Short problem ::
Render the listing below as a Markdown table with the columns "Row" and "Entry", from its first line through the line that contains "pink semicircle: moved 18", both included. Number each row, and leave out any blank lines.

-- Start --

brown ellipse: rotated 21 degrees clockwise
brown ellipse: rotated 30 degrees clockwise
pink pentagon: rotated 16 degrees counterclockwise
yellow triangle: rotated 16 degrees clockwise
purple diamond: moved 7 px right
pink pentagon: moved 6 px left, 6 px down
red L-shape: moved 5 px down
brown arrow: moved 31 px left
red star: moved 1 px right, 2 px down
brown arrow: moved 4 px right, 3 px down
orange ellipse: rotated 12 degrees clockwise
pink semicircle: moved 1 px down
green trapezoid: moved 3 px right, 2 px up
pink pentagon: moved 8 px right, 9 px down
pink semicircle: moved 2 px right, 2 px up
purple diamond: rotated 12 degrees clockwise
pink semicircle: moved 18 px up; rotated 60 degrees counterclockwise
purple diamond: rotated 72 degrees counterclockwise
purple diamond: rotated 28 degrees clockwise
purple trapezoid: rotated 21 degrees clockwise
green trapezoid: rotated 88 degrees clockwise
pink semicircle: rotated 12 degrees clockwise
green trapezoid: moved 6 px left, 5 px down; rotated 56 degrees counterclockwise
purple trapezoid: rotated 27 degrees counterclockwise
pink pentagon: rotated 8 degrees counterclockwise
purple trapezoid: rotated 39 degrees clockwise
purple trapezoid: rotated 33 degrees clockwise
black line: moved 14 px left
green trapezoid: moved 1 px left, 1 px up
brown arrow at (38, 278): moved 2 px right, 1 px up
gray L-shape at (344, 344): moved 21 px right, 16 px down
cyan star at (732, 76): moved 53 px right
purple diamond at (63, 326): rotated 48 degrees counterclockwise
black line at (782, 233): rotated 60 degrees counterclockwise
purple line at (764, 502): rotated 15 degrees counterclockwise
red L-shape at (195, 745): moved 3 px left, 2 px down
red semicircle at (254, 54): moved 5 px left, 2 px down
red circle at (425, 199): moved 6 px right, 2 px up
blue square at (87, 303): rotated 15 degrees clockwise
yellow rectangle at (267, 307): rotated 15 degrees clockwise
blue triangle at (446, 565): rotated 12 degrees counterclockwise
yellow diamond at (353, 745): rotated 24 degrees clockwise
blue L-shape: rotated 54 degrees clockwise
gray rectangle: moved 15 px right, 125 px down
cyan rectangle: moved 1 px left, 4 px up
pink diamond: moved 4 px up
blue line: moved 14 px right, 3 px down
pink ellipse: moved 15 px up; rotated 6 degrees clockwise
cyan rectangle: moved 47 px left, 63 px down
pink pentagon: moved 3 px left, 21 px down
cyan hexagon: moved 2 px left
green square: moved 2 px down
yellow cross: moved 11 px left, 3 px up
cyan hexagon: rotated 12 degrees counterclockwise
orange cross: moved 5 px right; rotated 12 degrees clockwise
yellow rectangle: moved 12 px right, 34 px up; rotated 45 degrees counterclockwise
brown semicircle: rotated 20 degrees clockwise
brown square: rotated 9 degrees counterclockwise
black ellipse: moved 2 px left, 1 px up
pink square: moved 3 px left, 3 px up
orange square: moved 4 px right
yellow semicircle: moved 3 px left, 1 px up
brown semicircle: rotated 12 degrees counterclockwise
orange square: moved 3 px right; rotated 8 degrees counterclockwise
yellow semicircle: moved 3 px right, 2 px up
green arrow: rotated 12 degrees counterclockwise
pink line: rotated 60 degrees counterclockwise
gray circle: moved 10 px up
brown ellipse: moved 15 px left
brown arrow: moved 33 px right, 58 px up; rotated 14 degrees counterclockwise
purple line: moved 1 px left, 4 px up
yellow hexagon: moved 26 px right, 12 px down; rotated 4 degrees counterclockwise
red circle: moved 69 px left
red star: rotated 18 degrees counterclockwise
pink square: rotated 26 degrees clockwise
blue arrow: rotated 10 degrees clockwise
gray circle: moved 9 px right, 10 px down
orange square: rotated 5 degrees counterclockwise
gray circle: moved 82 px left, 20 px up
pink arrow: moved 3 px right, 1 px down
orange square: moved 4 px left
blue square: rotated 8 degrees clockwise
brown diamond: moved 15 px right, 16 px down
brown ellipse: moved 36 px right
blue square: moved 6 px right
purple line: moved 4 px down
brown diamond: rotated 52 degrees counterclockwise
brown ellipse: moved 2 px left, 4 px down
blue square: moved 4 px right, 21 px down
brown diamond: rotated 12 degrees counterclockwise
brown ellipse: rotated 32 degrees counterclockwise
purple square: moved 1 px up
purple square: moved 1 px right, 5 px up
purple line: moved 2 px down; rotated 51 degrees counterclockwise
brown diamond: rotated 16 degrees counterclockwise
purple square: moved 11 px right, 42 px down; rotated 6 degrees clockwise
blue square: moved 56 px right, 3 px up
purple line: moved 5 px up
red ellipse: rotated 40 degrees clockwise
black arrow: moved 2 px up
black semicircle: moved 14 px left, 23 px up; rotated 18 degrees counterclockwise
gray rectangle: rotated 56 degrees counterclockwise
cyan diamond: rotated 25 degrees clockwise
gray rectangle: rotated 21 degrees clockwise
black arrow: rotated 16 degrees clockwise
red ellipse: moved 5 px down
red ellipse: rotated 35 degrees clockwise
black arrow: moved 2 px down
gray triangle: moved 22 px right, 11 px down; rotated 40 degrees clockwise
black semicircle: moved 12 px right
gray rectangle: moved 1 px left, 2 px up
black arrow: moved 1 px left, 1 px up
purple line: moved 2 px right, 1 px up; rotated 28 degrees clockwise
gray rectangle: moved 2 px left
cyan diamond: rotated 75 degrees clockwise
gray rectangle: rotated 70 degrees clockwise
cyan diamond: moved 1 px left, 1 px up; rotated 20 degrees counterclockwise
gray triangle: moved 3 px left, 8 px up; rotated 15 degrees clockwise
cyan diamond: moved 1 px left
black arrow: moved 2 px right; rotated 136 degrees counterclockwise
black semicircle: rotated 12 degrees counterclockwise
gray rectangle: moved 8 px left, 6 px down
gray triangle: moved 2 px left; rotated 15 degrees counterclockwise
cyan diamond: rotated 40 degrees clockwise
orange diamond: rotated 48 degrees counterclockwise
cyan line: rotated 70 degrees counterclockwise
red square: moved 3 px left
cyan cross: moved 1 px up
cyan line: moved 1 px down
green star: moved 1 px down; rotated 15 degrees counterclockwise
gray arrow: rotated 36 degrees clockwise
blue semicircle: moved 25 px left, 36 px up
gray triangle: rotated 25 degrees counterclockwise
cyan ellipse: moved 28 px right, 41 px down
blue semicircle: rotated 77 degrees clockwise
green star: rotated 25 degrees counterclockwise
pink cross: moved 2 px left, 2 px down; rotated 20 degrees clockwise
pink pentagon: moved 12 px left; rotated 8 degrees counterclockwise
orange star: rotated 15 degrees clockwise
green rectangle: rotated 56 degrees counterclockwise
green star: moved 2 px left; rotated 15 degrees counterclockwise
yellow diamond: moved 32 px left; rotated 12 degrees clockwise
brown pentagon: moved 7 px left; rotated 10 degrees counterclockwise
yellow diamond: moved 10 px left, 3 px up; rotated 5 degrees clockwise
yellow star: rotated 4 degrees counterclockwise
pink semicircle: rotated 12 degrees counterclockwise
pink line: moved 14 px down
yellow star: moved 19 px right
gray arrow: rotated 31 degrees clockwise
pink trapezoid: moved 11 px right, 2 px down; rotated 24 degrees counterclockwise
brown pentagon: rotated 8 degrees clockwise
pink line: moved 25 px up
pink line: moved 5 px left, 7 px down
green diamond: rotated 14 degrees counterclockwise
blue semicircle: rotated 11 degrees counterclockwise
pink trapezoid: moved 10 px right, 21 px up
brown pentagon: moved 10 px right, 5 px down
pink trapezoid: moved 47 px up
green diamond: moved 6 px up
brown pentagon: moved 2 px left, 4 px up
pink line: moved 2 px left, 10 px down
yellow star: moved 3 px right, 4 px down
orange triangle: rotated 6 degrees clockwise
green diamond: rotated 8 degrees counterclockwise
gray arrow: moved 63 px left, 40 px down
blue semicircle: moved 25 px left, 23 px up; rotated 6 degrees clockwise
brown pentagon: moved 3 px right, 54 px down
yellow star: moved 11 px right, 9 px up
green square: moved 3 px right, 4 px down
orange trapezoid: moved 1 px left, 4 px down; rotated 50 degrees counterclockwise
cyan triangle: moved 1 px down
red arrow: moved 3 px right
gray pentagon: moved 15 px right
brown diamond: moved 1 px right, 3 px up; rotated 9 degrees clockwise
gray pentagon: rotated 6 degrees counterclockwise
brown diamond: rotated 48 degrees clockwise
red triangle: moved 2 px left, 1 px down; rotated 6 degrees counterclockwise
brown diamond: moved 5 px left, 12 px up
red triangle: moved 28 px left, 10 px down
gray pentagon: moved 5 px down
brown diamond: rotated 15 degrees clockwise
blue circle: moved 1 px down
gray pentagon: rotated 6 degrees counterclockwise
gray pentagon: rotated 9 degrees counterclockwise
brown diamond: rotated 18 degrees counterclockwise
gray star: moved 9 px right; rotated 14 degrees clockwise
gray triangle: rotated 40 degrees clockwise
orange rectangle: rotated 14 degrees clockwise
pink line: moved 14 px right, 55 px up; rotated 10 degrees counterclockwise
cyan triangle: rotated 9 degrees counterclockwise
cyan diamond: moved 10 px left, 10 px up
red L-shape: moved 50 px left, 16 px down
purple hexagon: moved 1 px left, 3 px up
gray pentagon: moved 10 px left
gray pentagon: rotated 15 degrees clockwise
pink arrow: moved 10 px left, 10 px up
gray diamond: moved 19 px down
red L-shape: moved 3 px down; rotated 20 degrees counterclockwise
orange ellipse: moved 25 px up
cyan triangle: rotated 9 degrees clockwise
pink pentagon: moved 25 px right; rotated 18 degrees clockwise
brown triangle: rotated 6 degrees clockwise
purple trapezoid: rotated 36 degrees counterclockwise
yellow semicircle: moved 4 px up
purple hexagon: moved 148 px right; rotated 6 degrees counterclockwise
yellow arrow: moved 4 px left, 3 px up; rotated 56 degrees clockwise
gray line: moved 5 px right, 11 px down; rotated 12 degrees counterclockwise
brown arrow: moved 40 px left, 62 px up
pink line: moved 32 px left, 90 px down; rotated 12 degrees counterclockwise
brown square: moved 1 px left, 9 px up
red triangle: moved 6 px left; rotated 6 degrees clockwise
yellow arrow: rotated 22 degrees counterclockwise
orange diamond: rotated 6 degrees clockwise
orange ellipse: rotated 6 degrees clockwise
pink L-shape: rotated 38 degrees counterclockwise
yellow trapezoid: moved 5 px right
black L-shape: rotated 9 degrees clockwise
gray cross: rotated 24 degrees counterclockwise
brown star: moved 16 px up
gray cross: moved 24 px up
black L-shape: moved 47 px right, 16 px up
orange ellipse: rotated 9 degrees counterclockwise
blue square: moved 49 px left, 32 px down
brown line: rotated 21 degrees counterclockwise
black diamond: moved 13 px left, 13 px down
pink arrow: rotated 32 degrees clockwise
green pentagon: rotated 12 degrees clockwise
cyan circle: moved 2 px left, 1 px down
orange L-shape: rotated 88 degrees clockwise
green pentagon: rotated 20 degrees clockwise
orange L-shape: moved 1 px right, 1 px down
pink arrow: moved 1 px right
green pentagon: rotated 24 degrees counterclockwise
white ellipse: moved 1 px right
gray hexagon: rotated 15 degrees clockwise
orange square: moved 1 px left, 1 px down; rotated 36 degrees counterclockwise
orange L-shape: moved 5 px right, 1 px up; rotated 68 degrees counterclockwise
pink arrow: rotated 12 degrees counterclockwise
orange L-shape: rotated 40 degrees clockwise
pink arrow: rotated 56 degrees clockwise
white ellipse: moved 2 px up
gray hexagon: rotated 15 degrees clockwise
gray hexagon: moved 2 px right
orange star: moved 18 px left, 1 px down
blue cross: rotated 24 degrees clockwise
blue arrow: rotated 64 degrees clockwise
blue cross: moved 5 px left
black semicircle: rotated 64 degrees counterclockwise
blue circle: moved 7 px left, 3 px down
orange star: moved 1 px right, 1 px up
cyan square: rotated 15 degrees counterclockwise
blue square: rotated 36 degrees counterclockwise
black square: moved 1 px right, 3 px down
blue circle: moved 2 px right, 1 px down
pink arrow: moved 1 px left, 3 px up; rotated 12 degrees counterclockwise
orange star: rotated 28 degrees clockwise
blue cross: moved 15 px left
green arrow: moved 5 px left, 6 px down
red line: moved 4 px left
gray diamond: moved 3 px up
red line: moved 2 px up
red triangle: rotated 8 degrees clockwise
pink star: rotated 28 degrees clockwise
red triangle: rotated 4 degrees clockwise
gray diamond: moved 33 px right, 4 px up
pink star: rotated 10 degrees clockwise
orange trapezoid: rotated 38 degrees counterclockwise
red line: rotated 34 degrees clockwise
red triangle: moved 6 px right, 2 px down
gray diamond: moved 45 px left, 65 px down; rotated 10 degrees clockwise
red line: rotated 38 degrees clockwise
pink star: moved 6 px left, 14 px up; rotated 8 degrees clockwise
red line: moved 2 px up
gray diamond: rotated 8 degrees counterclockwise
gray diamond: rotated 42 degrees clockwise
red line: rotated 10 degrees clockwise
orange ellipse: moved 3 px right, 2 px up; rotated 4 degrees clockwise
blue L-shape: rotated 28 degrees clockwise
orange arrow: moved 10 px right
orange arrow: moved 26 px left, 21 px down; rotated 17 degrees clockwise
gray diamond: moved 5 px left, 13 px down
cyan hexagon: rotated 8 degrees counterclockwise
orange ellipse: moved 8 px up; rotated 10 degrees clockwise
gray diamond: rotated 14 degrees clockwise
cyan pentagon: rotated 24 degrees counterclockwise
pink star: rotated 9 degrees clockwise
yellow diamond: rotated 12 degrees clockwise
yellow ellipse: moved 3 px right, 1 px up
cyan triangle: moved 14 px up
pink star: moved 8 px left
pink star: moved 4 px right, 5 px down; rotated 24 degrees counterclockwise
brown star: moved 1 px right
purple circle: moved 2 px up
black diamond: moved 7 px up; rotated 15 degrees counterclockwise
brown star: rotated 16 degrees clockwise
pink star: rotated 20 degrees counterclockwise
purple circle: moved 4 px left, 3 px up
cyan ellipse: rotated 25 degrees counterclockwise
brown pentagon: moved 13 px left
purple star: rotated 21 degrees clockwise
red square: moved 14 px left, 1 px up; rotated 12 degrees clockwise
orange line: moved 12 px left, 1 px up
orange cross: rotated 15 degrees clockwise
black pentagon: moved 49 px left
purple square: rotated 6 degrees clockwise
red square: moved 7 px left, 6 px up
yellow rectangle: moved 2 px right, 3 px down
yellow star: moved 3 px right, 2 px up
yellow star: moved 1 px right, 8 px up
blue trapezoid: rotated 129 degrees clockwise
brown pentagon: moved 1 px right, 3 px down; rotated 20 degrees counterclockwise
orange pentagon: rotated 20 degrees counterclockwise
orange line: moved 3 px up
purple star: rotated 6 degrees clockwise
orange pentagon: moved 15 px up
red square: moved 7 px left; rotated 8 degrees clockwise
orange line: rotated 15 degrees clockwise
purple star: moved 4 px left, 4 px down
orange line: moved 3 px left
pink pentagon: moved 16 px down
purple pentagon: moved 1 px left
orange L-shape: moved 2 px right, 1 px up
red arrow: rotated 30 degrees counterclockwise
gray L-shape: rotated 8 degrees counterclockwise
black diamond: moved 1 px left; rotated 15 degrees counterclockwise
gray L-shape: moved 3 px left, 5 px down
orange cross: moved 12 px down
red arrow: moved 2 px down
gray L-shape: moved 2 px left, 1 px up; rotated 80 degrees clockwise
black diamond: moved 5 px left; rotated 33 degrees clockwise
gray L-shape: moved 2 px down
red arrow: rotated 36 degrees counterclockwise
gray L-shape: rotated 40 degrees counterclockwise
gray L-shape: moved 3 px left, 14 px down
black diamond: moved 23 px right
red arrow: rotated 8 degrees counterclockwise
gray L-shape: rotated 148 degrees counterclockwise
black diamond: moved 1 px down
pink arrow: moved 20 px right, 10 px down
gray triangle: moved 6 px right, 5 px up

-- End --

Response to this exercise ::
| Row | Entry |
|---|---|
| 1 | brown ellipse: rotated 21 degrees clockwise |
| 2 | brown ellipse: rotated 30 degrees clockwise |
| 3 | pink pentagon: rotated 16 degrees counterclockwise |
| 4 | yellow triangle: rotated 16 degrees clockwise |
| 5 | purple diamond: moved 7 px right |
| 6 | pink pentagon: moved 6 px left, 6 px down |
| 7 | red L-shape: moved 5 px down |
| 8 | brown arrow: moved 31 px left |
| 9 | red star: moved 1 px right, 2 px down |
| 10 | brown arrow: moved 4 px right, 3 px down |
| 11 | orange ellipse: rotated 12 degrees clockwise |
| 12 | pink semicircle: moved 1 px down |
| 13 | green trapezoid: moved 3 px right, 2 px up |
| 14 | pink pentagon: moved 8 px right, 9 px down |
| 15 | pink semicircle: moved 2 px right, 2 px up |
| 16 | purple diamond: rotated 12 degrees clockwise |
| 17 | pink semicircle: moved 18 px up; rotated 60 degrees counterclockwise |